DATA SECTION START

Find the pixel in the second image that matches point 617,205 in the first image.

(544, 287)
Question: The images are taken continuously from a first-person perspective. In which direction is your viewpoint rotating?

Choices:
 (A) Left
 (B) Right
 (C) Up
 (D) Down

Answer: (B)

DATA SECTION END

EXERCISE BRIEF:
Collect each line from the rows above that contains the string "first".

WRITTEN ANSWER:
Find the pixel in the second image that matches point 617,205 in the first image.
Question: The images are taken continuously from a first-person perspective. In which direction is your viewpoint rotating?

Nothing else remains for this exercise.